(Before-and-after change data)
········

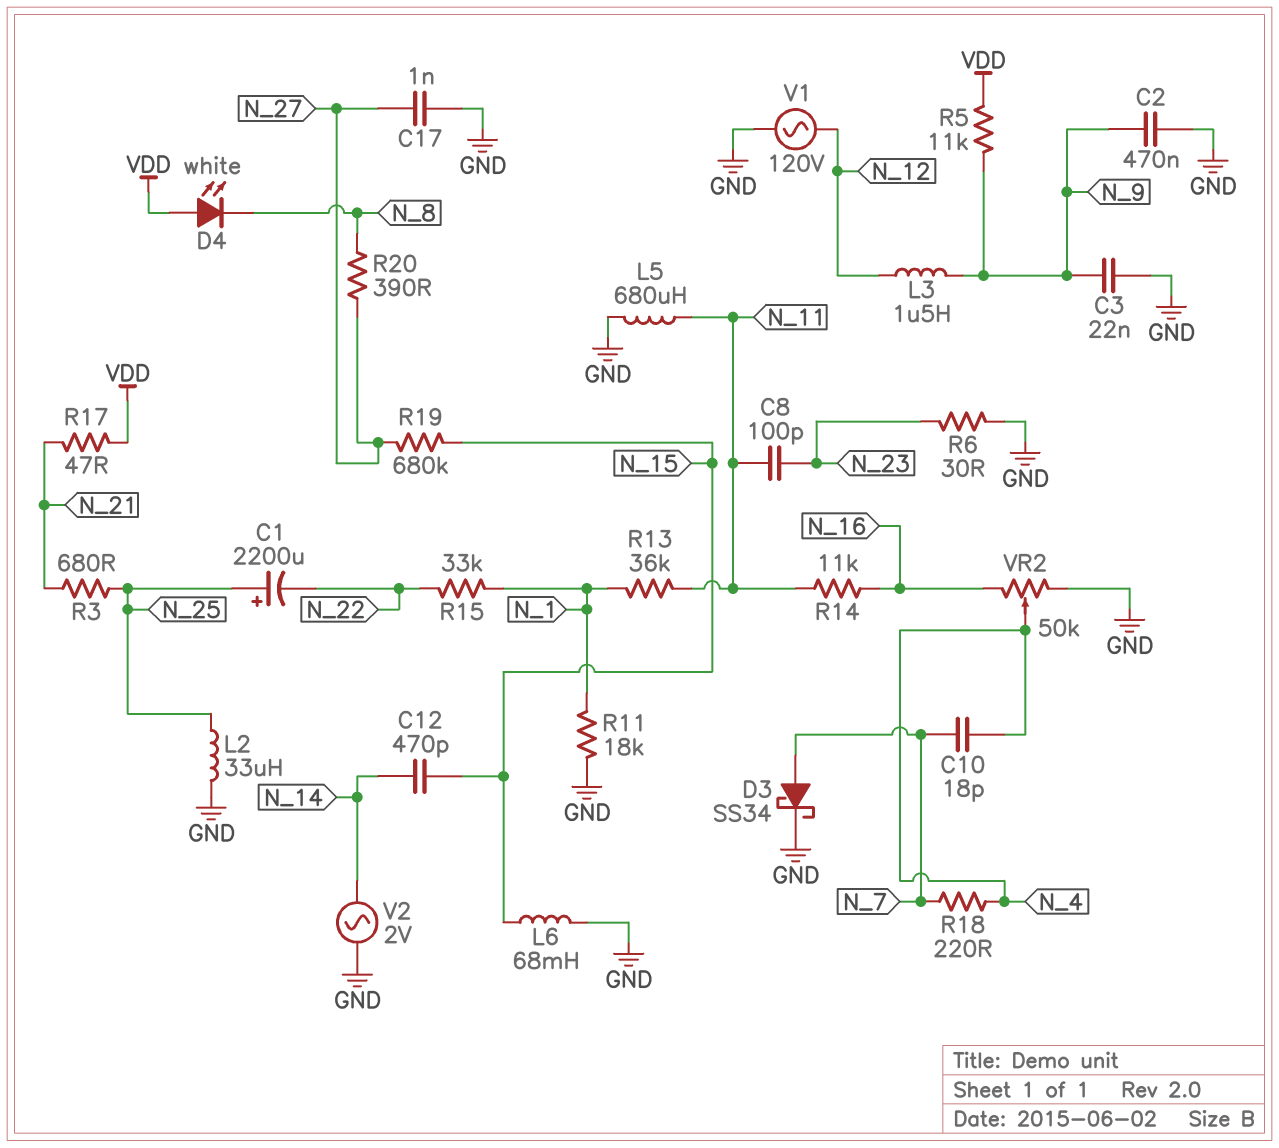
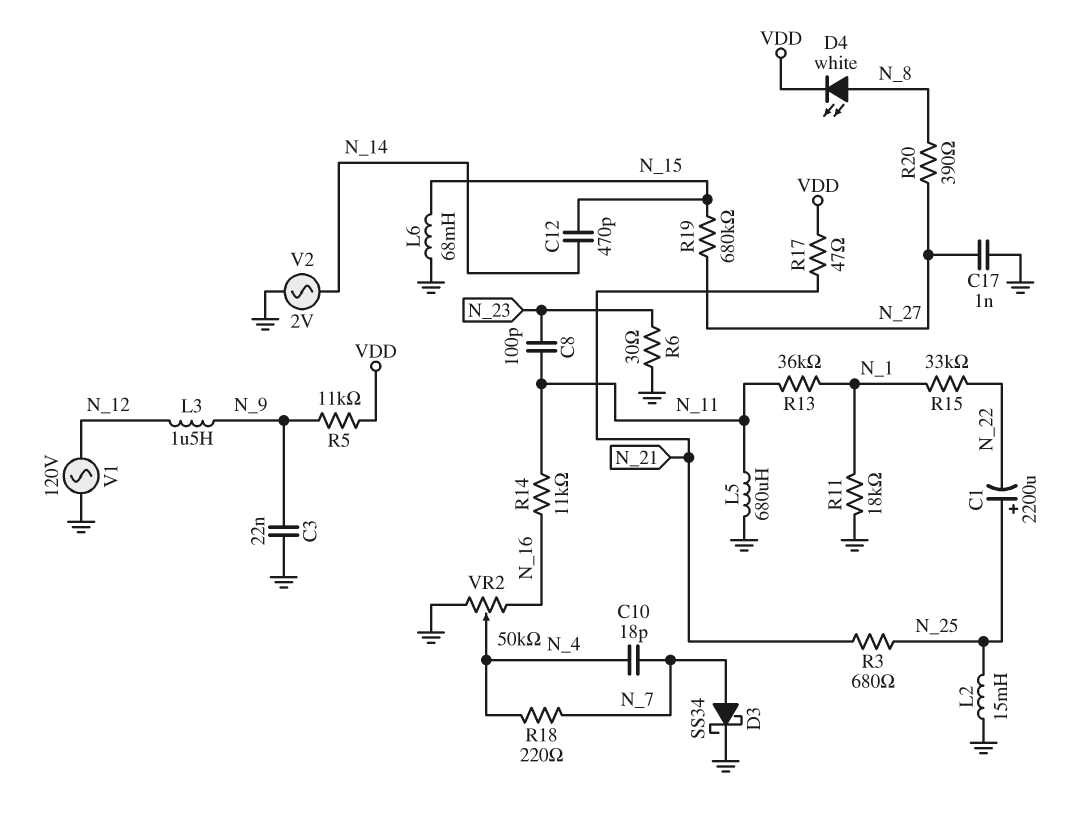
C2: 470nF (GND, N_9) -> none
D4: LED white (A VDD, K N_8) -> LED white (A N_8, K VDD)
L2: 33uH (GND, N_25) -> 15mH (GND, N_25)

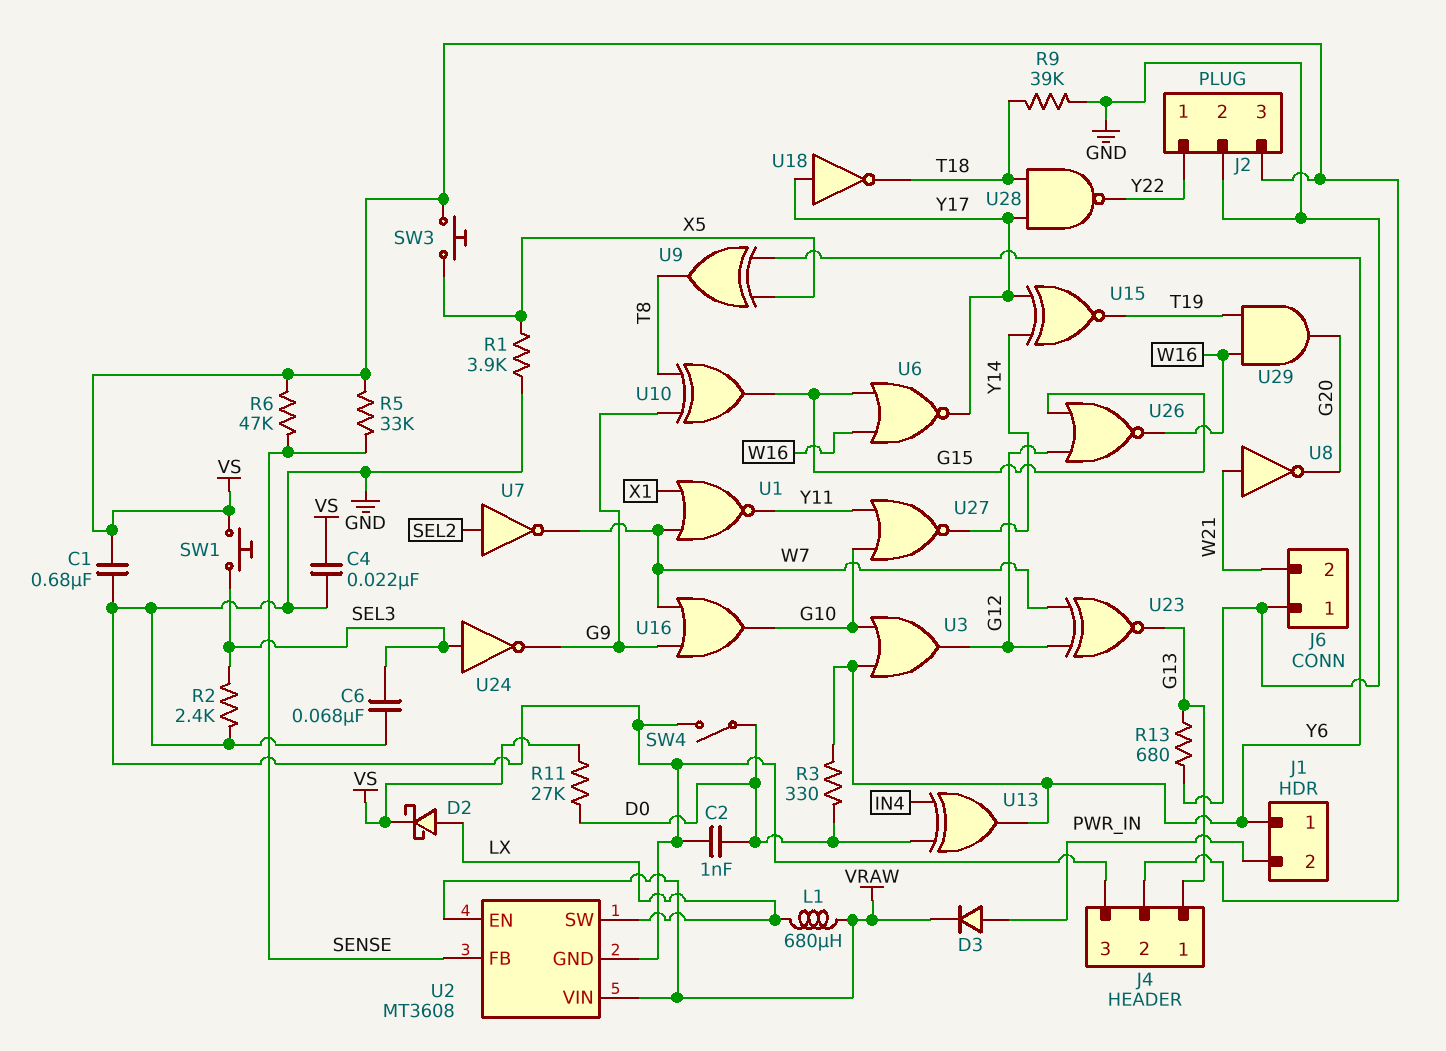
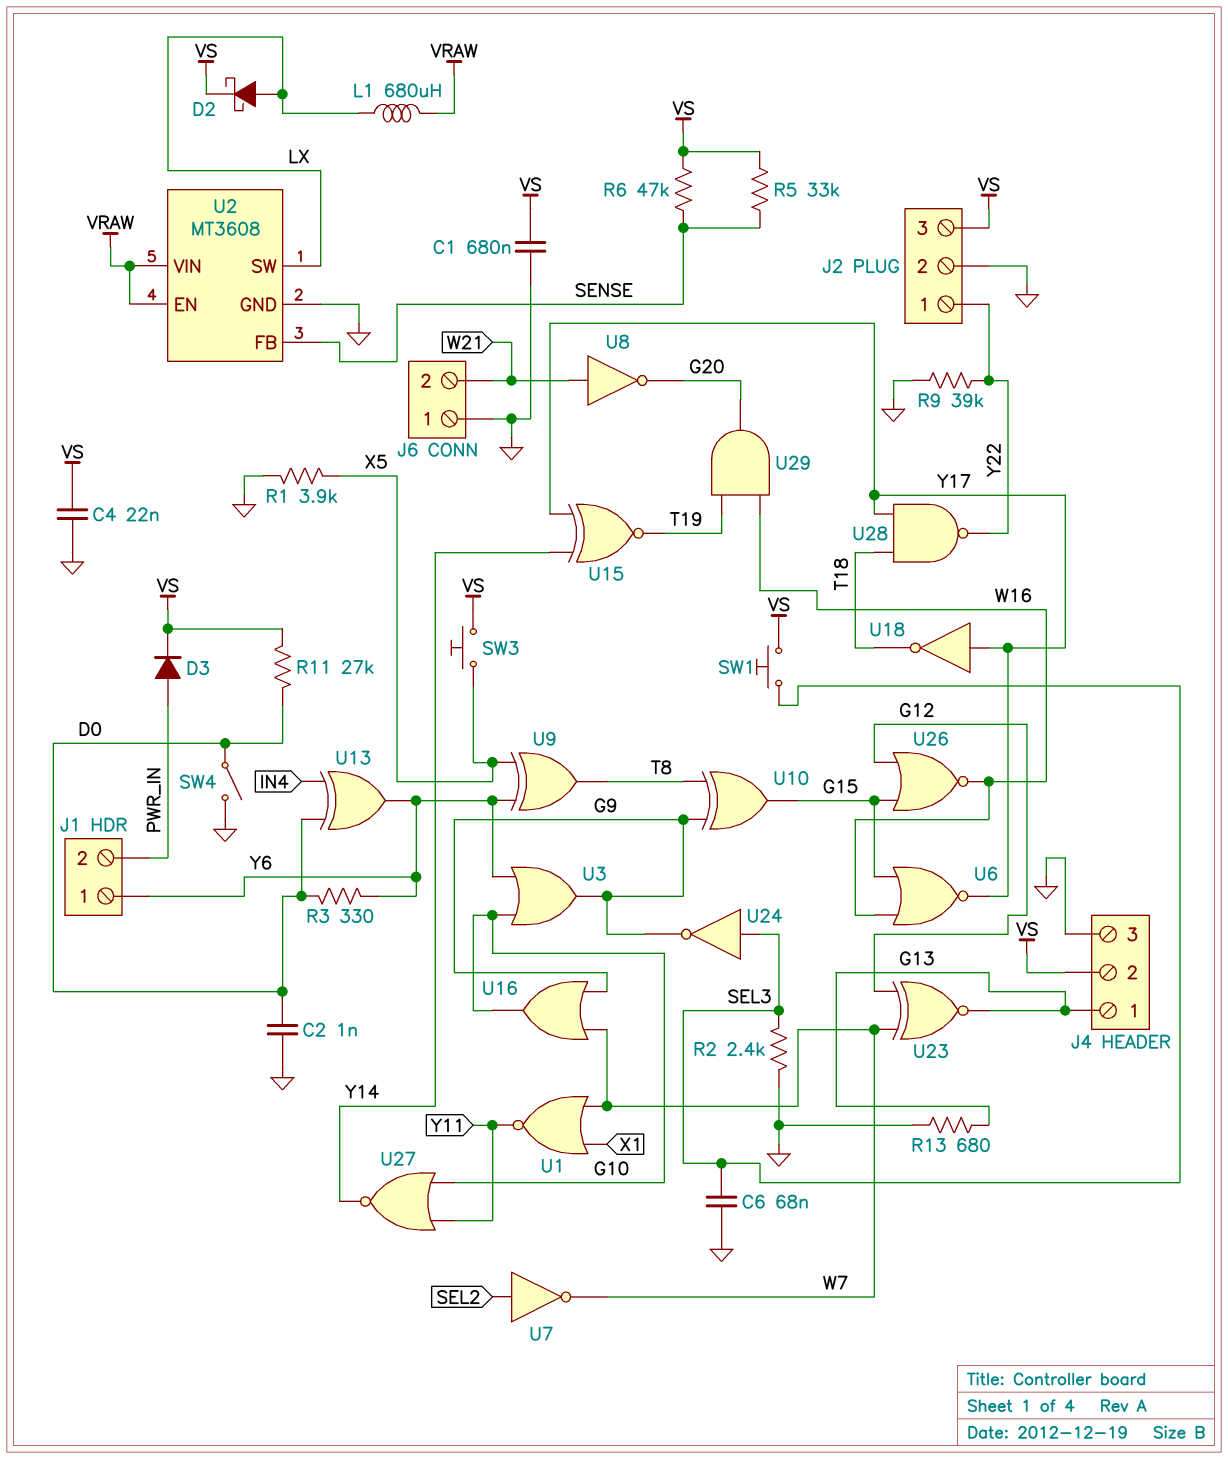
D3: diode (A PWR_IN, K VRAW) -> diode (A PWR_IN, K VS)
R9: 39k (GND, T18) -> 39k (GND, Y22)
U3: OR (in G10, in Y6, out G12) -> OR (in G10, in Y6, out G9)

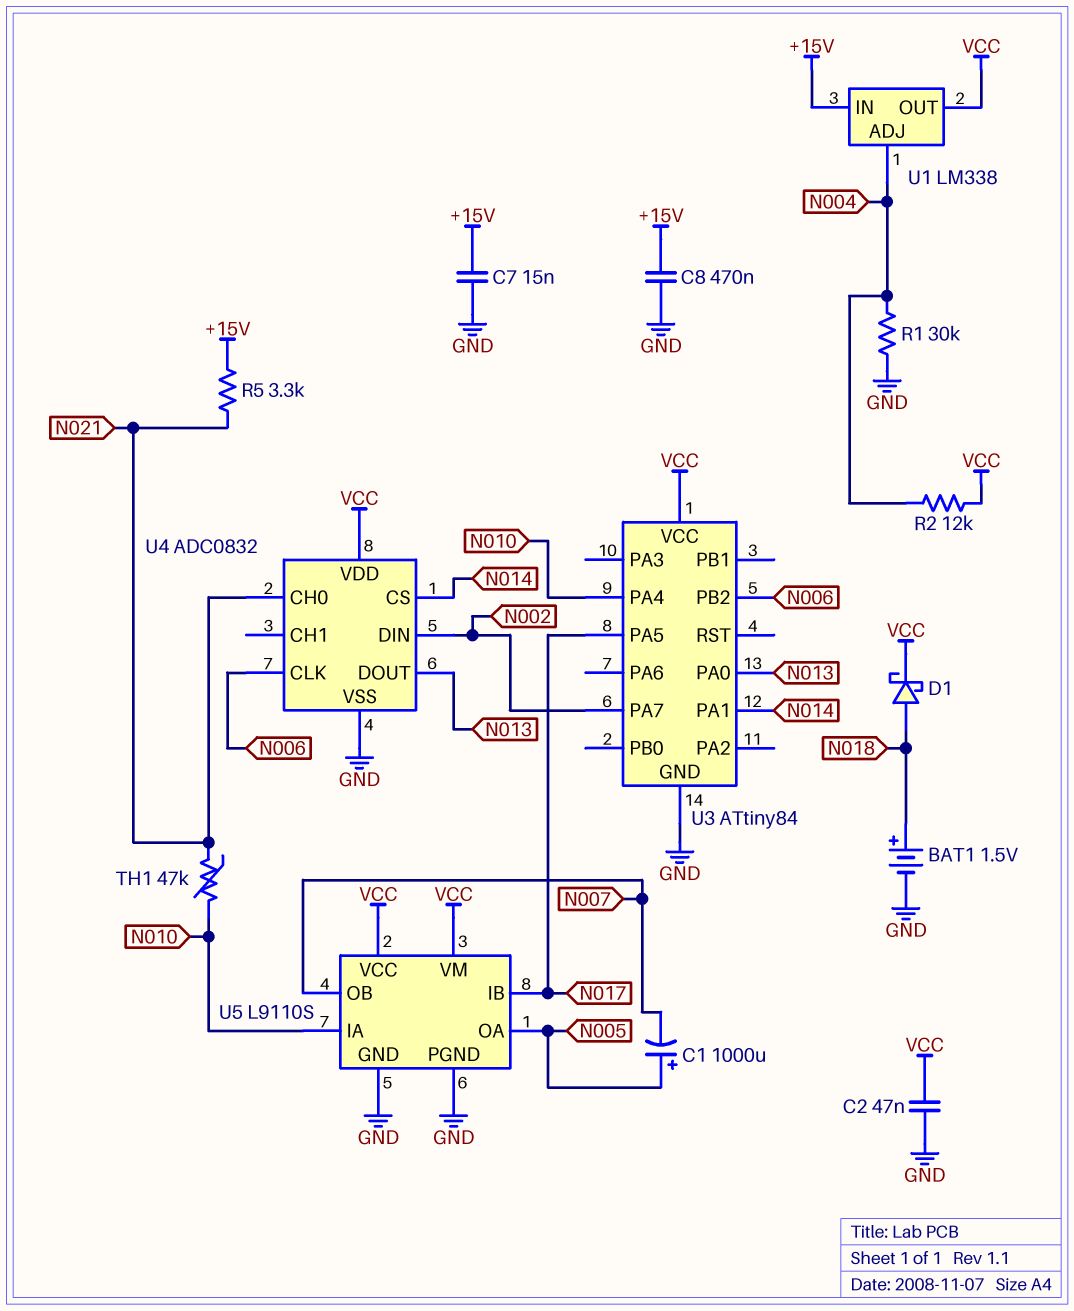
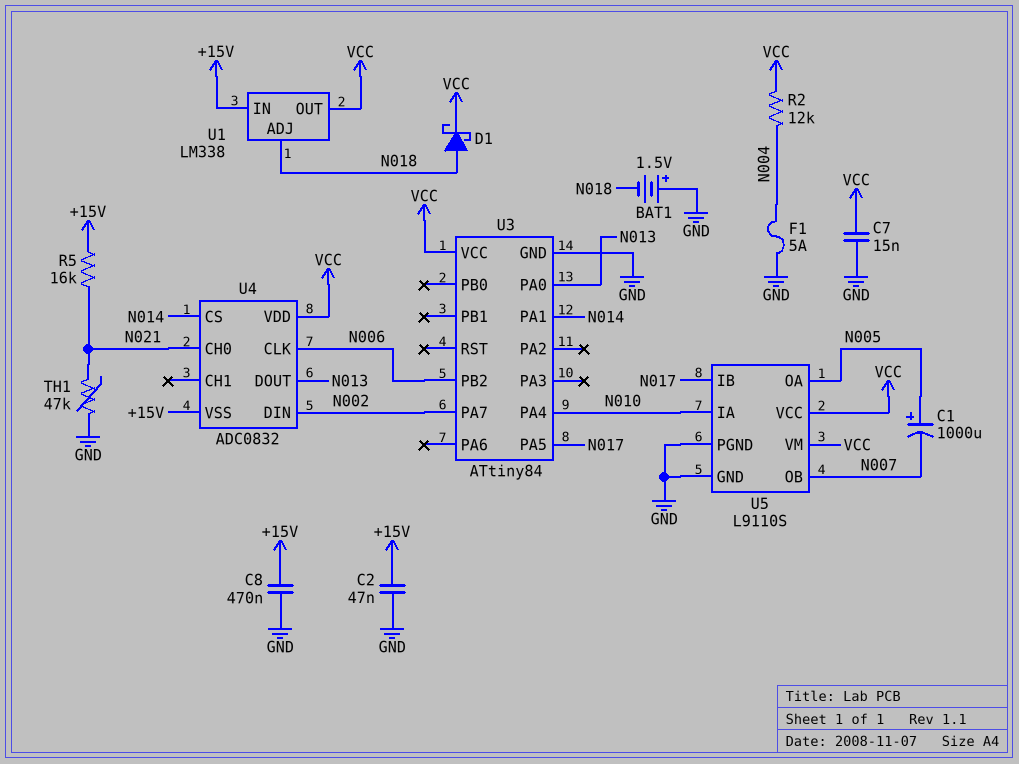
BAT1: 1.5V (plus N018, minus GND) -> 1.5V (plus GND, minus N018)
C2: 47nF (GND, VCC) -> 47nF (+15V, GND)
C7: 15nF (+15V, GND) -> 15nF (GND, VCC)
F1: none -> 5A (GND, N004)
R1: 30k (GND, N004) -> none
R5: 3.3k (+15V, N021) -> 16k (+15V, N021)
TH1: 47k (N010, N021) -> 47k (GND, N021)
U1 pin ADJ: N004 -> N018
U4 pin VSS: GND -> +15V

········

Reproduce every record exactly; images stay out.

**Response area**
C2: 470nF (GND, N_9) -> none
D4: LED white (A VDD, K N_8) -> LED white (A N_8, K VDD)
L2: 33uH (GND, N_25) -> 15mH (GND, N_25)

D3: diode (A PWR_IN, K VRAW) -> diode (A PWR_IN, K VS)
R9: 39k (GND, T18) -> 39k (GND, Y22)
U3: OR (in G10, in Y6, out G12) -> OR (in G10, in Y6, out G9)

BAT1: 1.5V (plus N018, minus GND) -> 1.5V (plus GND, minus N018)
C2: 47nF (GND, VCC) -> 47nF (+15V, GND)
C7: 15nF (+15V, GND) -> 15nF (GND, VCC)
F1: none -> 5A (GND, N004)
R1: 30k (GND, N004) -> none
R5: 3.3k (+15V, N021) -> 16k (+15V, N021)
TH1: 47k (N010, N021) -> 47k (GND, N021)
U1 pin ADJ: N004 -> N018
U4 pin VSS: GND -> +15V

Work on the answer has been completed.